►

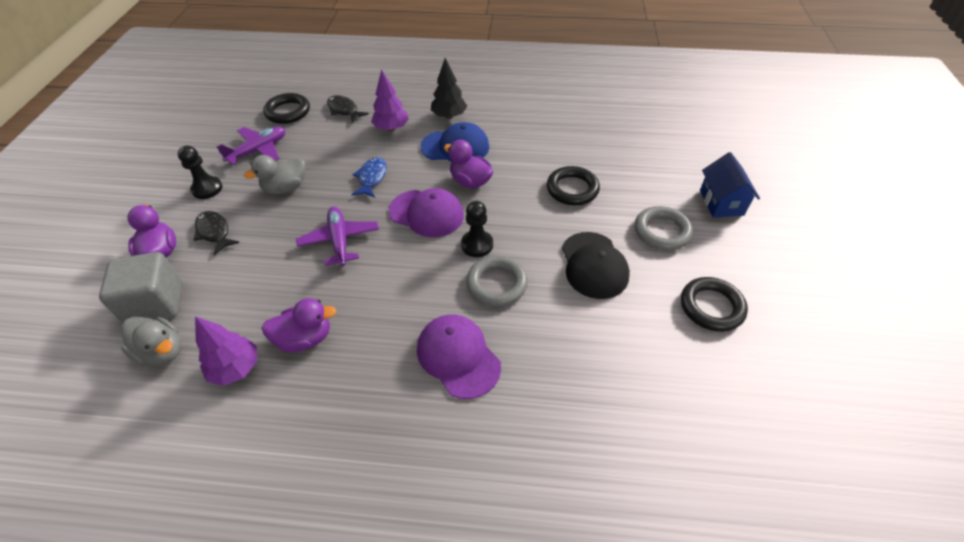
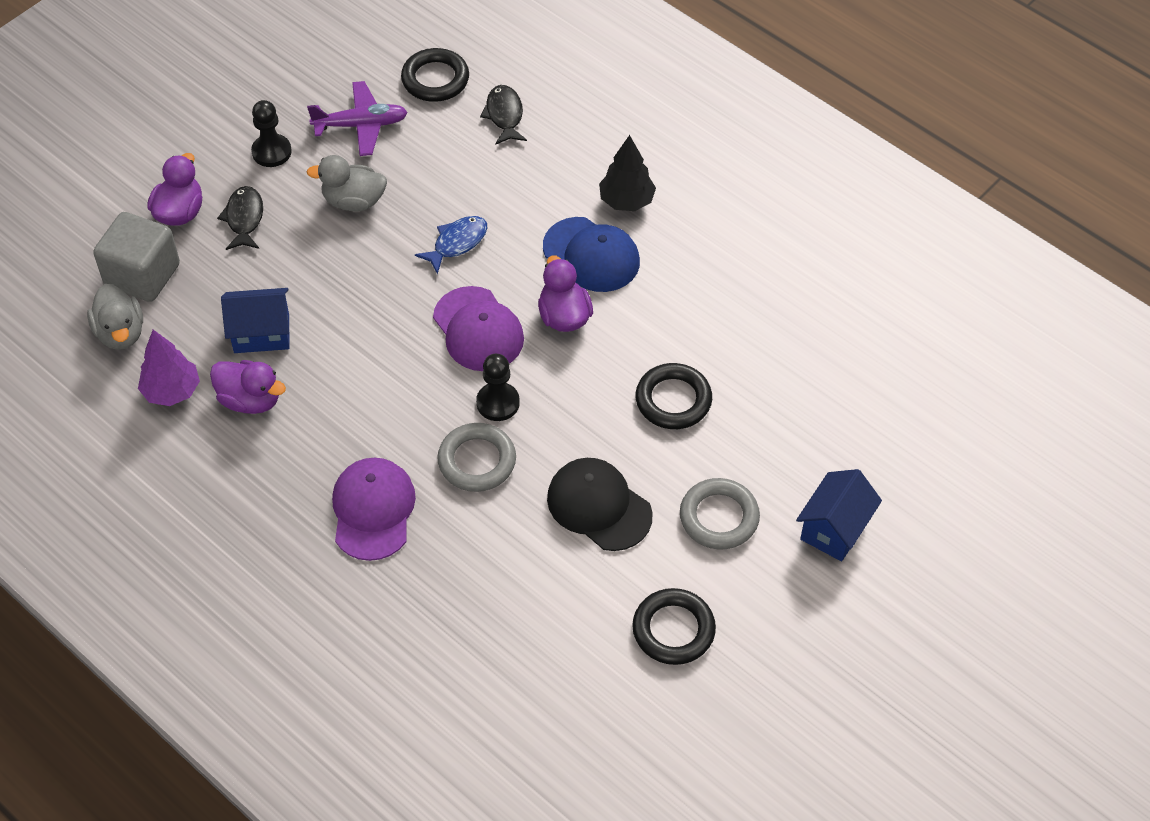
camera: 35 degrees right, 5 degrees up
purple plane [296,206,379,266] -> none
purple tree [371,69,409,131] -> none
black cap [562,232,630,299] -> black cap turned 105 degrees clockwise [547,458,653,551]
none -> blue house [221,288,290,353]

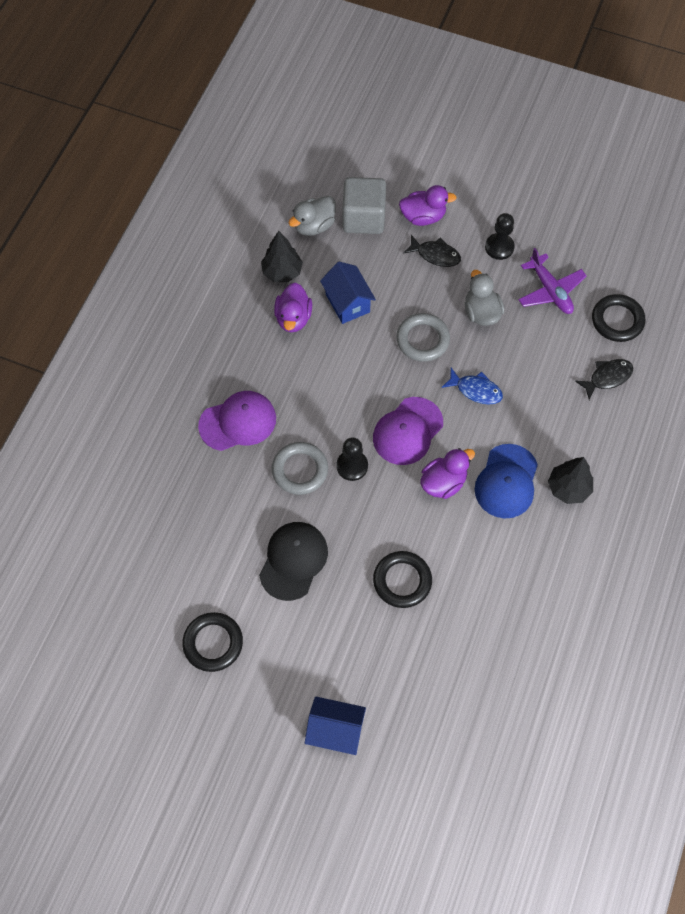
camera: 70 degrees right, 10 degrees up
purple tree [138,330,200,406] -> black tree [261,231,303,282]
black fish [217,186,263,250] -> black fish turned 45 degrees clockwise [403,235,461,267]
grey ring [680,478,760,550] -> grey ring moved to [396,313,450,361]

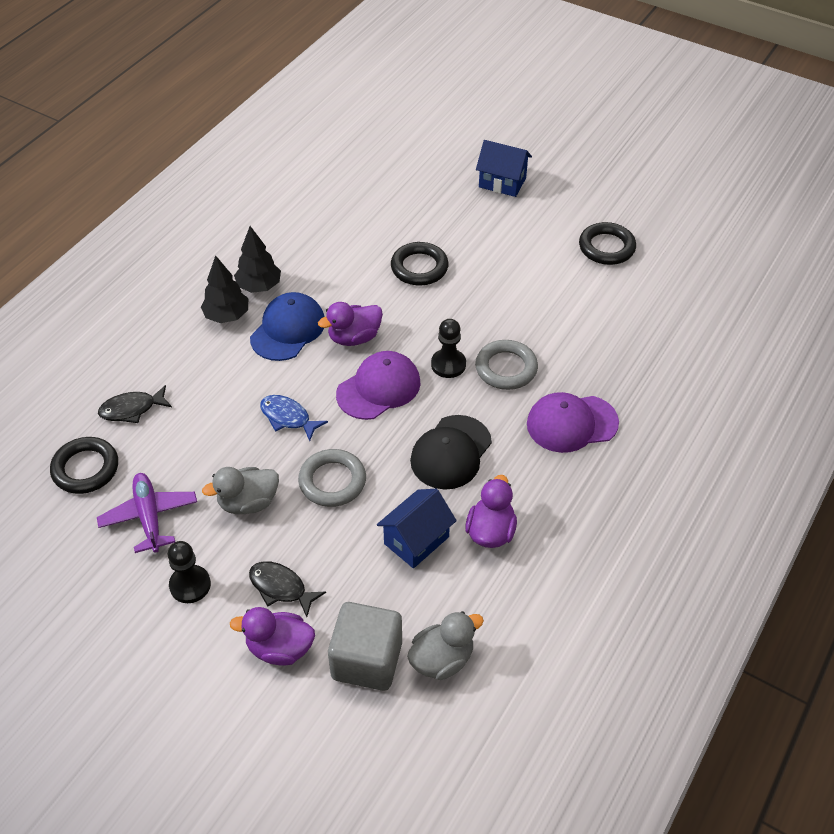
camera: 170 degrees left, 15 degrees down
black cap [259,522,328,601] -> black cap moved to [410,415,492,490]
black tree [261,231,303,282] -> black tree moved to [234,226,281,293]
blue house [320,262,376,324] -> blue house turned 60 degrees clockwise [377,489,457,568]
grey duck [465,270,504,326] -> grey duck turned 75 degrees clockwise [202,467,279,514]

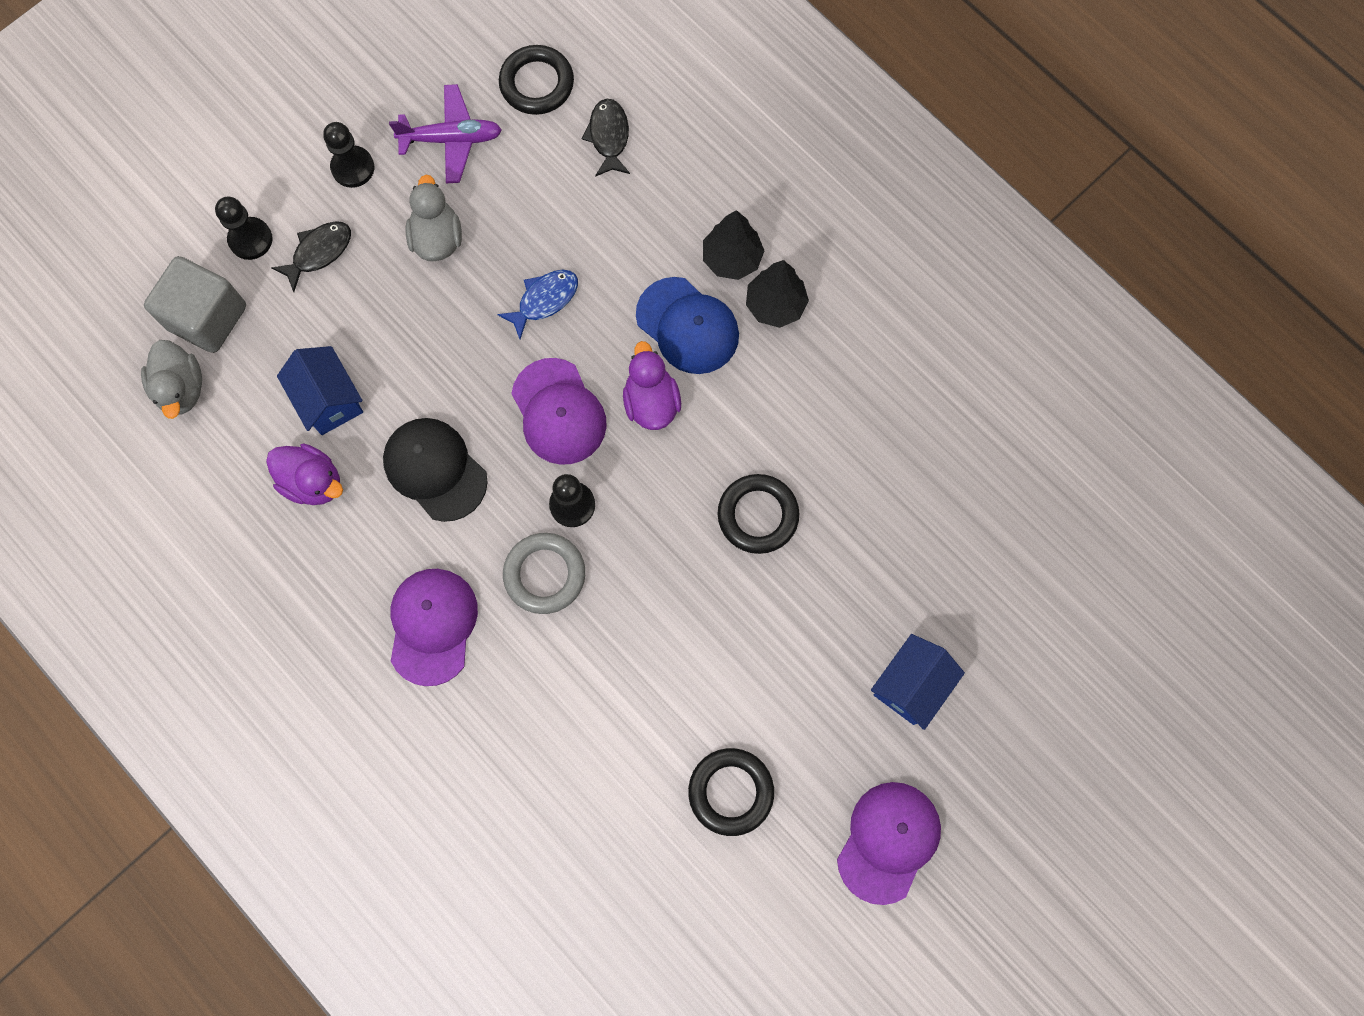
camera: 105 degrees right, 25 degrees up
purple duck [230,607,315,666] -> black pawn [215,197,273,260]
grey ring [298,449,366,507] -> none
none -> purple cap [837,782,941,905]

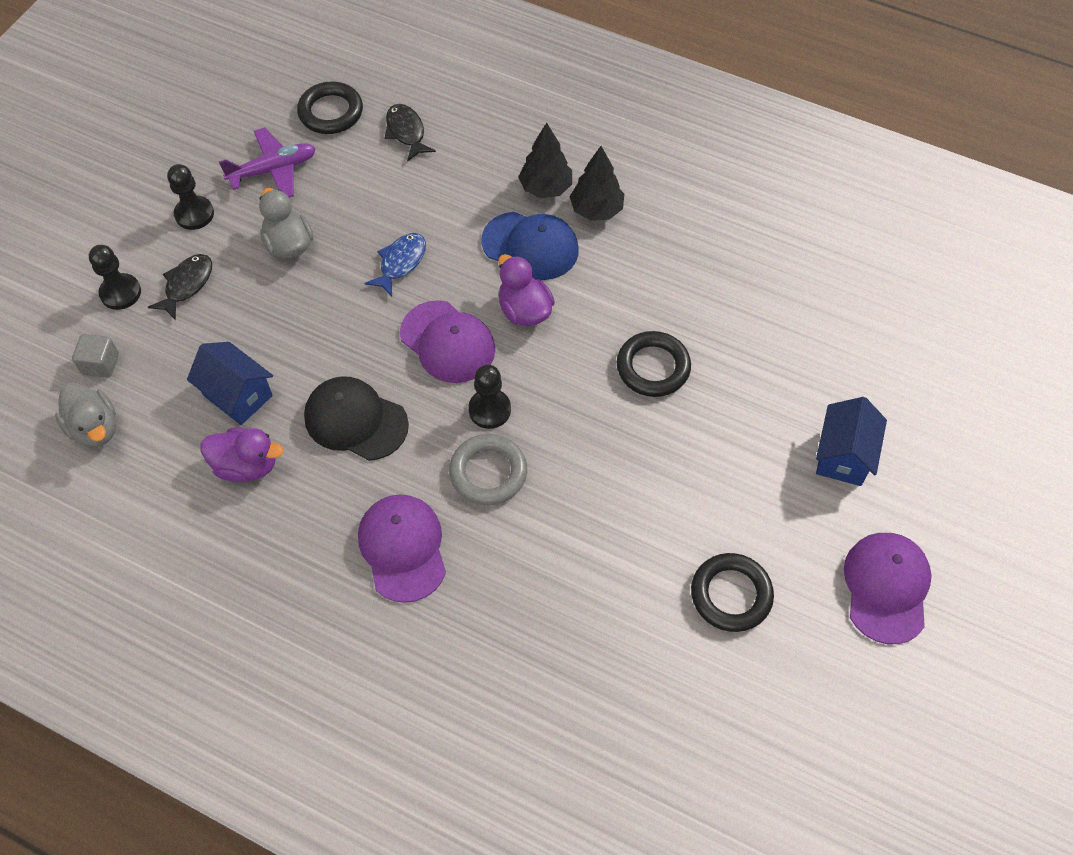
camera: 20 degrees left, 15 degrees down
grey cube [144,256,246,353] -> grey cube [72,334,119,378], size x0.53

◄

The material above holds pictures; copy everything else in it exactly.

camera: 35 degrees right, 5 degrees up
purple plane [296,206,379,266] -> none
purple tree [371,69,409,131] -> none
black cap [562,232,630,299] -> black cap turned 105 degrees clockwise [547,458,653,551]
none -> blue house [221,288,290,353]

camera: 70 degrees right, 10 degrees up
purple tree [138,330,200,406] -> black tree [261,231,303,282]
black fish [217,186,263,250] -> black fish turned 45 degrees clockwise [403,235,461,267]
grey ring [680,478,760,550] -> grey ring moved to [396,313,450,361]

camera: 170 degrees left, 15 degrees down
black cap [259,522,328,601] -> black cap moved to [410,415,492,490]
black tree [261,231,303,282] -> black tree moved to [234,226,281,293]
blue house [320,262,376,324] -> blue house turned 60 degrees clockwise [377,489,457,568]
grey duck [465,270,504,326] -> grey duck turned 75 degrees clockwise [202,467,279,514]

camera: 105 degrees right, 25 degrees up
purple duck [230,607,315,666] -> black pawn [215,197,273,260]
grey ring [298,449,366,507] -> none
none -> purple cap [837,782,941,905]

camera: 20 degrees left, 15 degrees down
grey cube [144,256,246,353] -> grey cube [72,334,119,378], size x0.53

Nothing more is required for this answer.